What you return must match the records word for word, except that images are dropped.

----

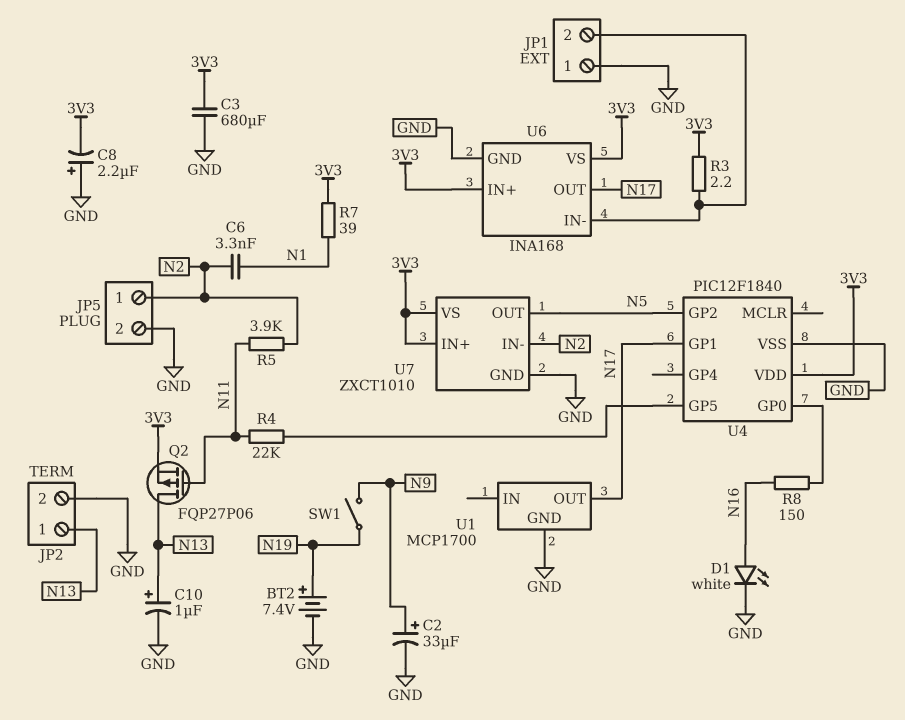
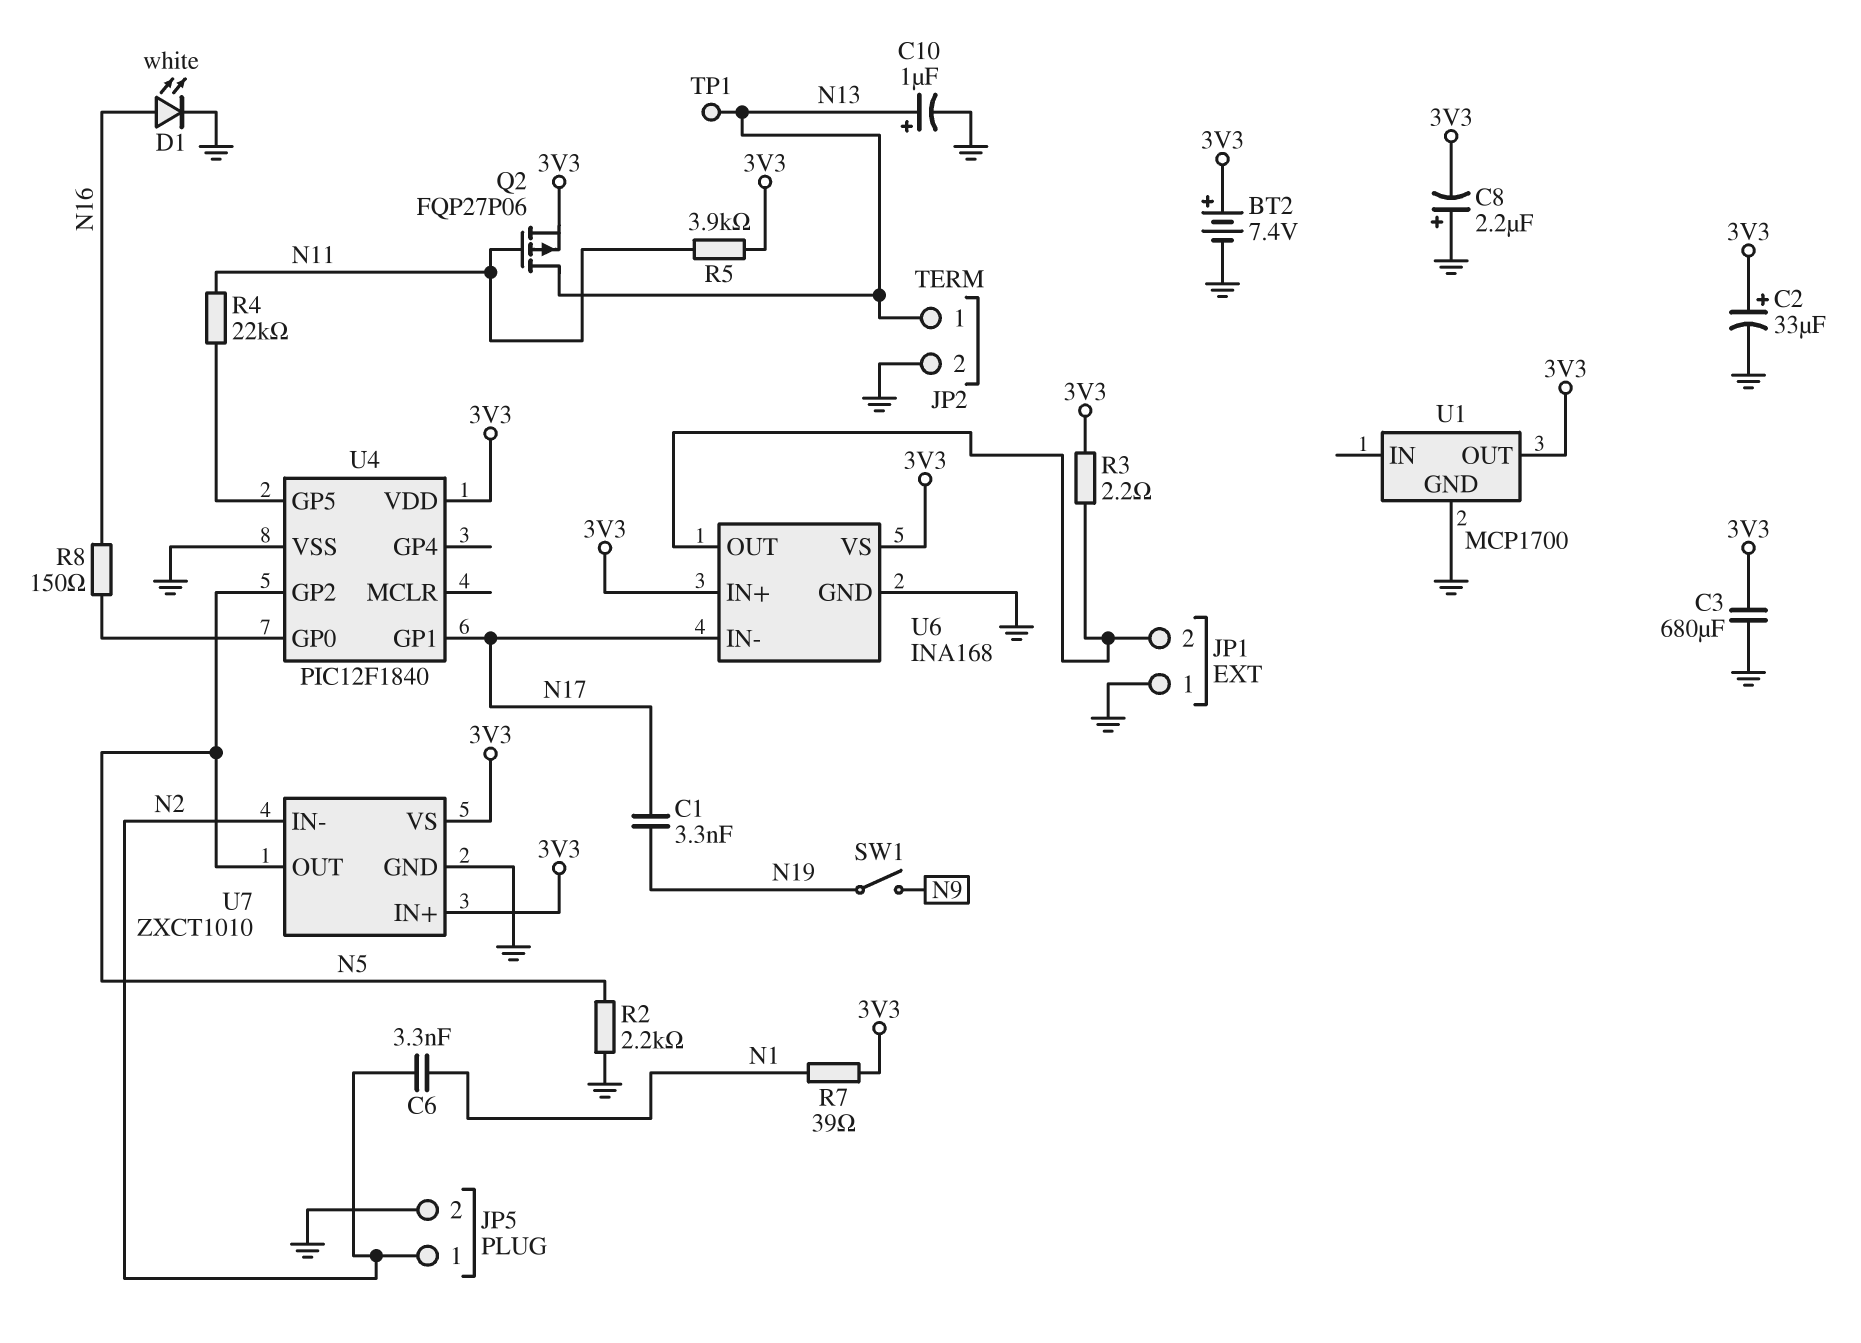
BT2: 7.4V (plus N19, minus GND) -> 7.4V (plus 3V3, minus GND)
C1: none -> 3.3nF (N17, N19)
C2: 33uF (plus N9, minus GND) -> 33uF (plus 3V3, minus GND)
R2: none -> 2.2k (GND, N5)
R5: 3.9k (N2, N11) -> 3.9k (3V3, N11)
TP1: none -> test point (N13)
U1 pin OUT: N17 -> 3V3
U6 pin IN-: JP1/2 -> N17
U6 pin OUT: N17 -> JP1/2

----

FINISHED TASK
BT2: 7.4V (plus N19, minus GND) -> 7.4V (plus 3V3, minus GND)
C1: none -> 3.3nF (N17, N19)
C2: 33uF (plus N9, minus GND) -> 33uF (plus 3V3, minus GND)
R2: none -> 2.2k (GND, N5)
R5: 3.9k (N2, N11) -> 3.9k (3V3, N11)
TP1: none -> test point (N13)
U1 pin OUT: N17 -> 3V3
U6 pin IN-: JP1/2 -> N17
U6 pin OUT: N17 -> JP1/2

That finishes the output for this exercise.